▽

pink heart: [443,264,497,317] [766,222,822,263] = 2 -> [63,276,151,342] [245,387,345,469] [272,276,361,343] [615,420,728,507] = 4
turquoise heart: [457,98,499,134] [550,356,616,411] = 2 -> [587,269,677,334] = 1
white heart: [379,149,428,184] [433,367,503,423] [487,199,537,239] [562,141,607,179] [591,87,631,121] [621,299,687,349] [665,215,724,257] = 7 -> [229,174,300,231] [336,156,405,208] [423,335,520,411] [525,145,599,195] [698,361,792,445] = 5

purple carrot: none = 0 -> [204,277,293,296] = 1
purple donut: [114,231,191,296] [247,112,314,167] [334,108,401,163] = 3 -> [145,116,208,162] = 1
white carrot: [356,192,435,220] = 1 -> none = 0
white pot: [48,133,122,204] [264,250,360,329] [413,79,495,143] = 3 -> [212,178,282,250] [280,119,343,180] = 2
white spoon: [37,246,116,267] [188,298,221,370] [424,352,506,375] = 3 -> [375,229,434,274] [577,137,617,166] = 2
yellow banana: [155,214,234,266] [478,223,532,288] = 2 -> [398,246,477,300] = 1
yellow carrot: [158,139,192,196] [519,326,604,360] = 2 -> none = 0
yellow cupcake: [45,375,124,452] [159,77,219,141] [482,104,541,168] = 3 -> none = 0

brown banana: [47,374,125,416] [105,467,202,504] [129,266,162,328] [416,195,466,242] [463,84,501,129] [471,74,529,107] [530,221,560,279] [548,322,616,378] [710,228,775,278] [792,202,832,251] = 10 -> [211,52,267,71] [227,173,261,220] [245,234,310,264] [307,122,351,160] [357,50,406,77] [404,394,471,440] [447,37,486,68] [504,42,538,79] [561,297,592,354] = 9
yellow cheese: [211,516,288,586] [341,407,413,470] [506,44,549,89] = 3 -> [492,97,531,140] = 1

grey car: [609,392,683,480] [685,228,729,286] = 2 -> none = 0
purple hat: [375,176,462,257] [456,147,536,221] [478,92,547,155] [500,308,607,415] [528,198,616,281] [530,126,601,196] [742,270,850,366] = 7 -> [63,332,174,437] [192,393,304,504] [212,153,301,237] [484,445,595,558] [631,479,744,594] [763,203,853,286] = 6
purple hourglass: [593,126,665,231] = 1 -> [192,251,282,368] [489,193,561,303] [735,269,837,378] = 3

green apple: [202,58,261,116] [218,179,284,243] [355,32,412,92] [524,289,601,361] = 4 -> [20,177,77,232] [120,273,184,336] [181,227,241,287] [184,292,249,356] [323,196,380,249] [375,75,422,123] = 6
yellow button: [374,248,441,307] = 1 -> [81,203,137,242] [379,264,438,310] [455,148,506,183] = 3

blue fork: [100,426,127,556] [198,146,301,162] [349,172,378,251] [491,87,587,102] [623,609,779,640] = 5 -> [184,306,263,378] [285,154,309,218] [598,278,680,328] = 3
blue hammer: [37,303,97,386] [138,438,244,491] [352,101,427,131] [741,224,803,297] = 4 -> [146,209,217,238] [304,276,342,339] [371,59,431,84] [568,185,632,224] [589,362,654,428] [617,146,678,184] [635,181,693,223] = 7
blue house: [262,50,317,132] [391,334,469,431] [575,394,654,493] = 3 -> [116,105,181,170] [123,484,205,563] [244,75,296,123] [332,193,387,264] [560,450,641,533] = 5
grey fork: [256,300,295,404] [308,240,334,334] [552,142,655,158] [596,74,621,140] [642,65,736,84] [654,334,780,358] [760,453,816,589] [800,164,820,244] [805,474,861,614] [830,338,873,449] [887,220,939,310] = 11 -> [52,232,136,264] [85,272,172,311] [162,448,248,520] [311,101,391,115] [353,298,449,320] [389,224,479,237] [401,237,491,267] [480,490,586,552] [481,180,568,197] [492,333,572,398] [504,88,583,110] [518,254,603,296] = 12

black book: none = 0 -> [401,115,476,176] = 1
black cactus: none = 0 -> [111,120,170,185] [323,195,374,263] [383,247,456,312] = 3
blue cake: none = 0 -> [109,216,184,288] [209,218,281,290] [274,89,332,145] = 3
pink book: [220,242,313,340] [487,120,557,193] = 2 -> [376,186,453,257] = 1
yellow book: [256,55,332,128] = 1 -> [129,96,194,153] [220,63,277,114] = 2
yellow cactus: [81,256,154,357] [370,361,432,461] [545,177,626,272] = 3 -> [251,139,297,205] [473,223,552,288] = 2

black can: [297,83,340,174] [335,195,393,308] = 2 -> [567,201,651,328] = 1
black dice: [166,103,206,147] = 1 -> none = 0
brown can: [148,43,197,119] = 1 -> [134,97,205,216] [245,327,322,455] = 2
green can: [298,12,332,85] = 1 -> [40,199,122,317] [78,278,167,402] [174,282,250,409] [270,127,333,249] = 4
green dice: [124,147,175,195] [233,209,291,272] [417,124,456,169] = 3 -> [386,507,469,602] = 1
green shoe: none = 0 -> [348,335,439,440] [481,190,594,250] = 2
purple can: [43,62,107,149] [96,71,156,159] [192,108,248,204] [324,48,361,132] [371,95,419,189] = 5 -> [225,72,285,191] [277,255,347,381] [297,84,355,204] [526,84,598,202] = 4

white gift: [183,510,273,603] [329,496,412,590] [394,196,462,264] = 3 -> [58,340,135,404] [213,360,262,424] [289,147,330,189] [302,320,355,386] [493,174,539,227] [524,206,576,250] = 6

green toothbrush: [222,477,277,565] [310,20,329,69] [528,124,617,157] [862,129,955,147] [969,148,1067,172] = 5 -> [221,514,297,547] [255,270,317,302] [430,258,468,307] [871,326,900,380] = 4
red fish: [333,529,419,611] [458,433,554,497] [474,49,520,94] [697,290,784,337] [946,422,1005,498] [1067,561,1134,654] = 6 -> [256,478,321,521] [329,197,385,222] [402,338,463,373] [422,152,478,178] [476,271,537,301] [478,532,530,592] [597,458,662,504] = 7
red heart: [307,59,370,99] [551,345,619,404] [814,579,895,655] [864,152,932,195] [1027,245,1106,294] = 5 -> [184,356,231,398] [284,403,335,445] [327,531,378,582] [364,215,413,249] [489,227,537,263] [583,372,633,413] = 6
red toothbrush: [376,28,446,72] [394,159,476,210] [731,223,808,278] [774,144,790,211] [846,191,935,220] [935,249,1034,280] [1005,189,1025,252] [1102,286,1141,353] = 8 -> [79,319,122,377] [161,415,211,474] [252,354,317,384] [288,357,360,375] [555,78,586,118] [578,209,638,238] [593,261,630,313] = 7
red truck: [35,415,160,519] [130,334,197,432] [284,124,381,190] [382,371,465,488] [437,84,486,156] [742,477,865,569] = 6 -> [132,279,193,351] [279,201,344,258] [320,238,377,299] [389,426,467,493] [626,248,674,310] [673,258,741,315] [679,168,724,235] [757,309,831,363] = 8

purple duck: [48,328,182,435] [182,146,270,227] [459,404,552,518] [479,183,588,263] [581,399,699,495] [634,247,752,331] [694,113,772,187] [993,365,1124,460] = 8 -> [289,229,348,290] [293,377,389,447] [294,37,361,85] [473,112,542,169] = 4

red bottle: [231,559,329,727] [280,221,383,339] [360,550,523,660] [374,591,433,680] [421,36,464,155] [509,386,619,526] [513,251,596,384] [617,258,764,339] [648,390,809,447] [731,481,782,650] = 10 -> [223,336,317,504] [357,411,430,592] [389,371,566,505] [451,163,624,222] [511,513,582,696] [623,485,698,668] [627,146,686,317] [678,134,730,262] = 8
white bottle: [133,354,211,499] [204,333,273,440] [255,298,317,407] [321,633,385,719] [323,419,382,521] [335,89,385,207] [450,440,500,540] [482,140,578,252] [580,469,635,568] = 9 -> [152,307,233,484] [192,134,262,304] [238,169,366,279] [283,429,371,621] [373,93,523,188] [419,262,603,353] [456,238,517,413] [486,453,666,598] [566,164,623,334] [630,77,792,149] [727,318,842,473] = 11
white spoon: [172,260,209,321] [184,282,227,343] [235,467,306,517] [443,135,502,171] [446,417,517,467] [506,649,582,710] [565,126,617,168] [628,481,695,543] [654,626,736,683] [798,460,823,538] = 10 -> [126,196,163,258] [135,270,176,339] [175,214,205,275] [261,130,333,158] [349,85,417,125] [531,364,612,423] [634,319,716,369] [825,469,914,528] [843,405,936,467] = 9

△

**Prompt**: Write out exactly those lines running from the line with "white bottle: [133,354,211,499]" to the end of the data above, the first and last included.

**Your response**:
white bottle: [133,354,211,499] [204,333,273,440] [255,298,317,407] [321,633,385,719] [323,419,382,521] [335,89,385,207] [450,440,500,540] [482,140,578,252] [580,469,635,568] = 9 -> [152,307,233,484] [192,134,262,304] [238,169,366,279] [283,429,371,621] [373,93,523,188] [419,262,603,353] [456,238,517,413] [486,453,666,598] [566,164,623,334] [630,77,792,149] [727,318,842,473] = 11
white spoon: [172,260,209,321] [184,282,227,343] [235,467,306,517] [443,135,502,171] [446,417,517,467] [506,649,582,710] [565,126,617,168] [628,481,695,543] [654,626,736,683] [798,460,823,538] = 10 -> [126,196,163,258] [135,270,176,339] [175,214,205,275] [261,130,333,158] [349,85,417,125] [531,364,612,423] [634,319,716,369] [825,469,914,528] [843,405,936,467] = 9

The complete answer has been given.